Problem details - Copy whichever lines of the data hold the word "turquoise".
-- Data follows --
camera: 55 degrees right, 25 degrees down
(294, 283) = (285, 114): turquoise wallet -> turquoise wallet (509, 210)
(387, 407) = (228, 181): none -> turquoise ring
-- Data concluded --
Solution below -
(294, 283) = (285, 114): turquoise wallet -> turquoise wallet (509, 210)
(387, 407) = (228, 181): none -> turquoise ring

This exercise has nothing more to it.